_Input records_
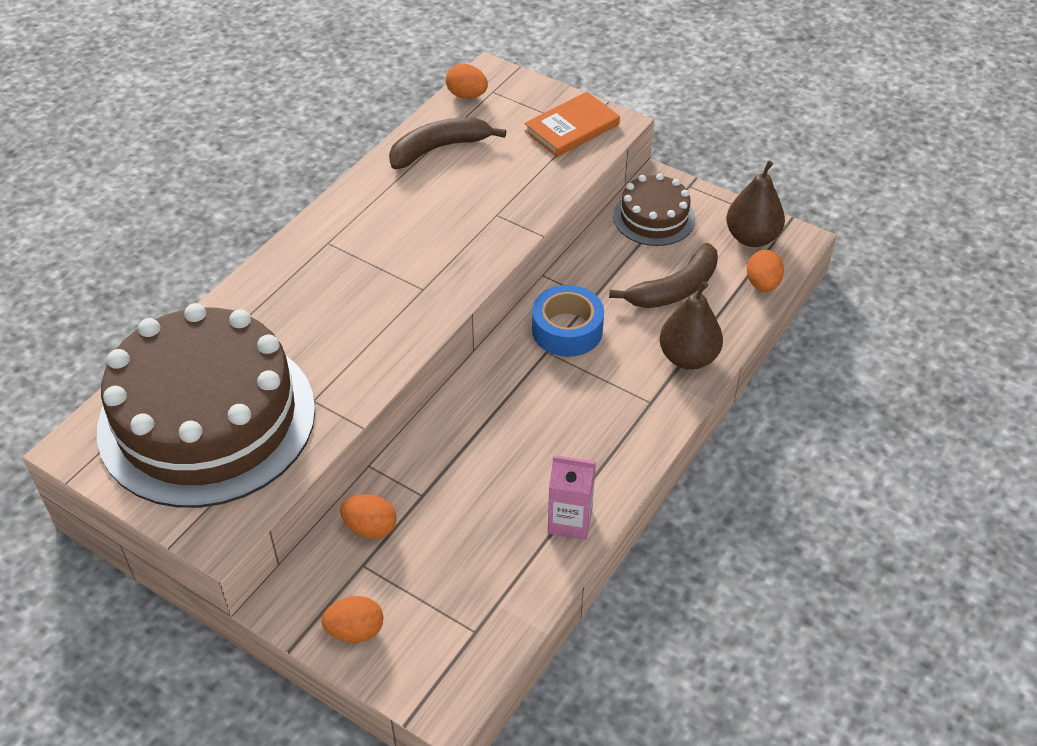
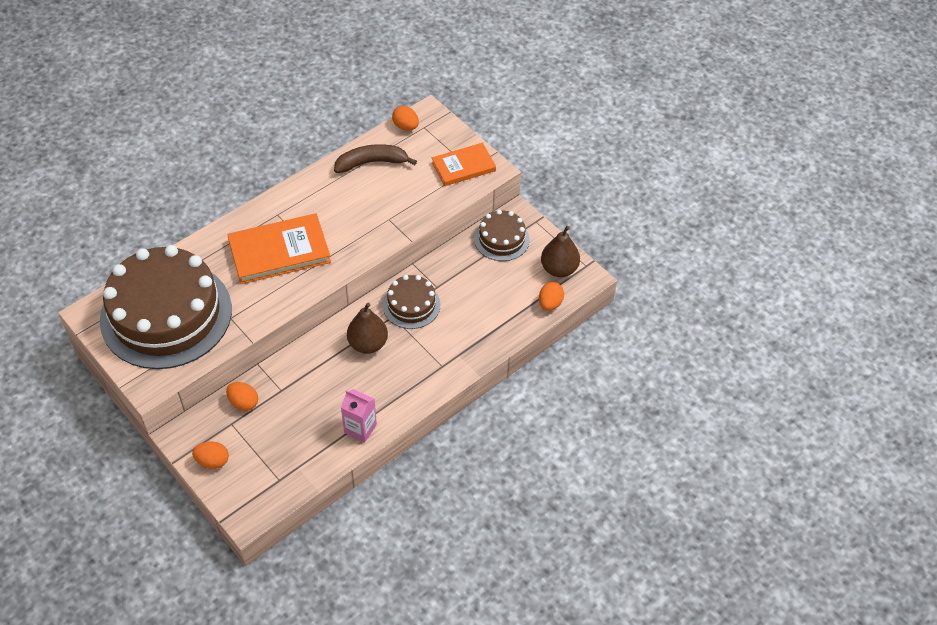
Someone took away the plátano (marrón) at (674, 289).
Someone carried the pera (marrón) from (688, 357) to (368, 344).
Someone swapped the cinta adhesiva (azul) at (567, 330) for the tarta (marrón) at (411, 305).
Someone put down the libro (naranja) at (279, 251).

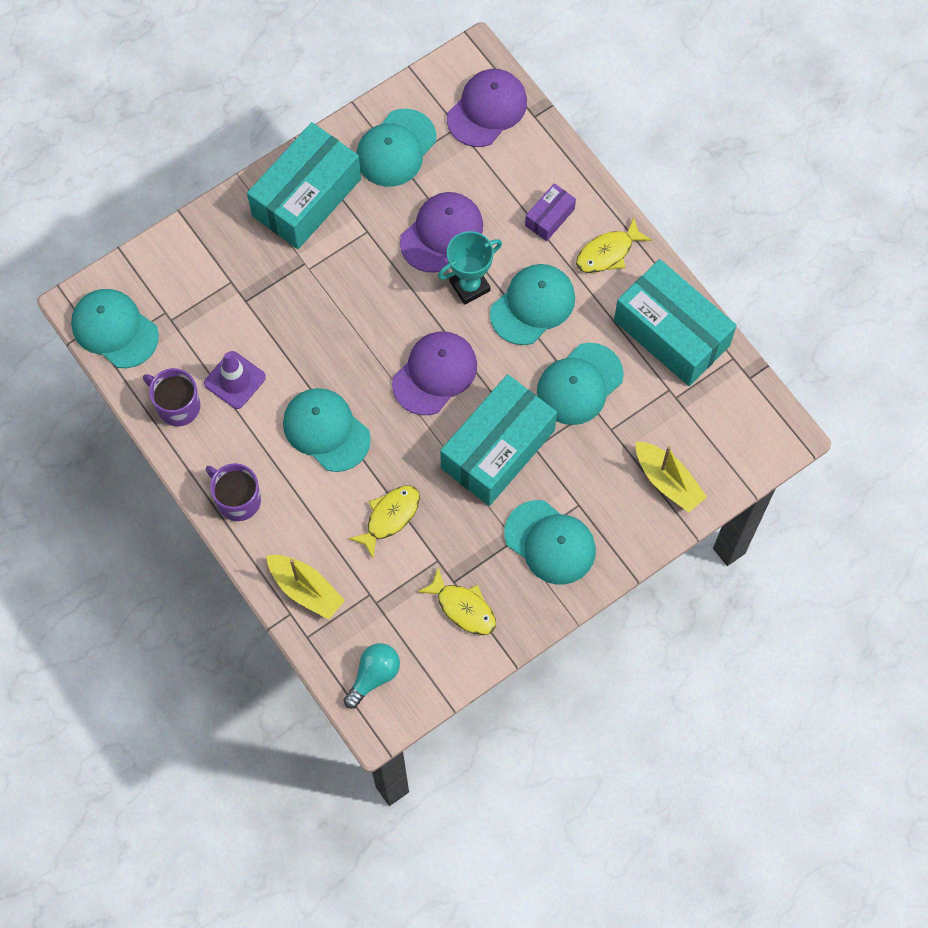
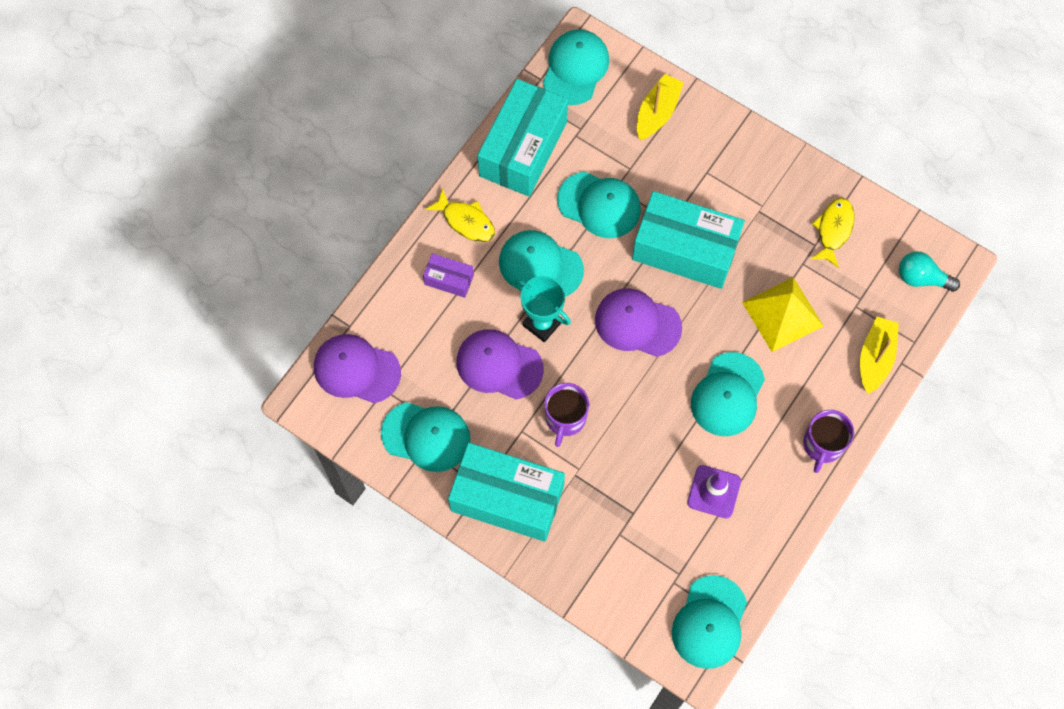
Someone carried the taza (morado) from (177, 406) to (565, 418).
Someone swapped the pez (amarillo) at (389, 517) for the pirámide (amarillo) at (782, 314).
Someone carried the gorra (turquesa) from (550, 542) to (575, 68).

--

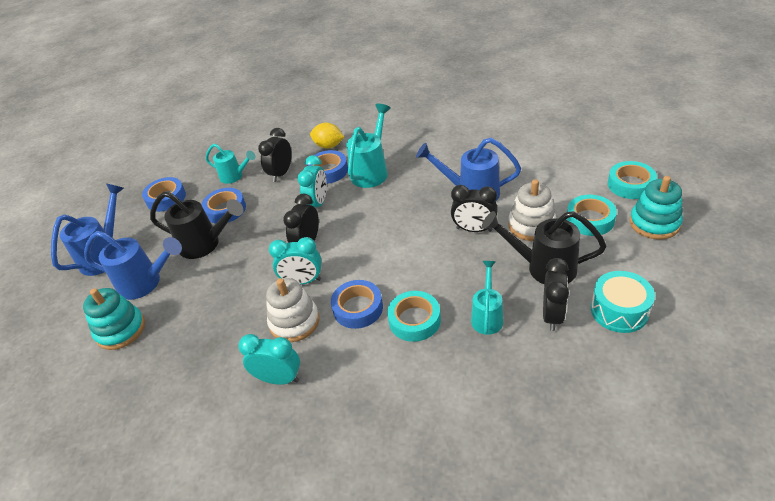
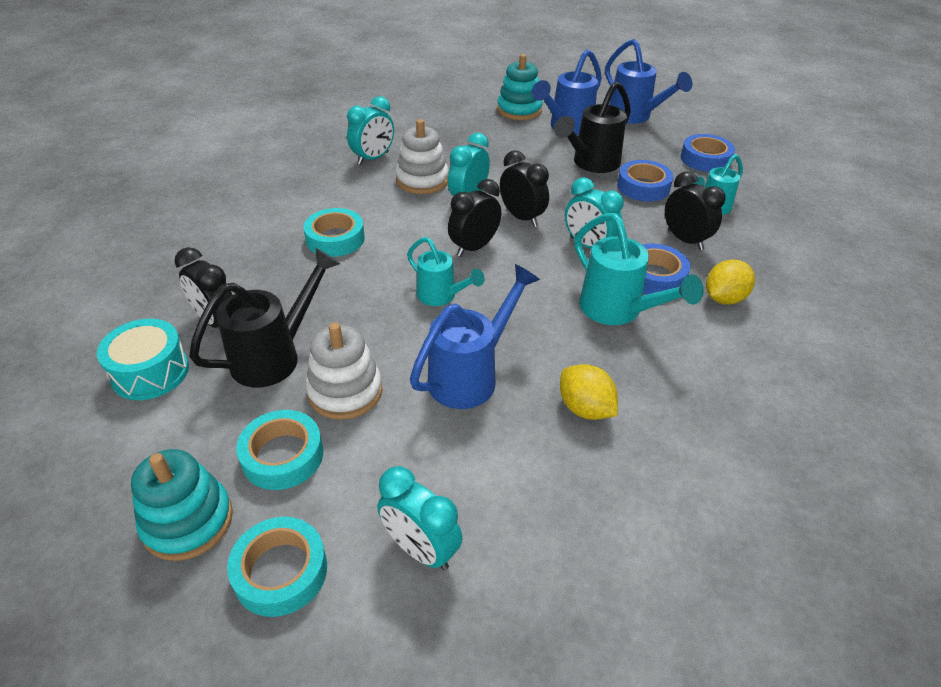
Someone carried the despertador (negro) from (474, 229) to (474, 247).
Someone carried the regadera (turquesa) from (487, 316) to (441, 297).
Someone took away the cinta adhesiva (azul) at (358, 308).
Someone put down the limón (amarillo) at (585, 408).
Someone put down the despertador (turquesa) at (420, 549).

_Task details_
In the listing above, find the line containing "Someone took away the plátano" and the line containing "Someone swapped the cinta", then repeat those two lines and everything between them exactly.

_Response below_
Someone took away the plátano (marrón) at (674, 289).
Someone carried the pera (marrón) from (688, 357) to (368, 344).
Someone swapped the cinta adhesiva (azul) at (567, 330) for the tarta (marrón) at (411, 305).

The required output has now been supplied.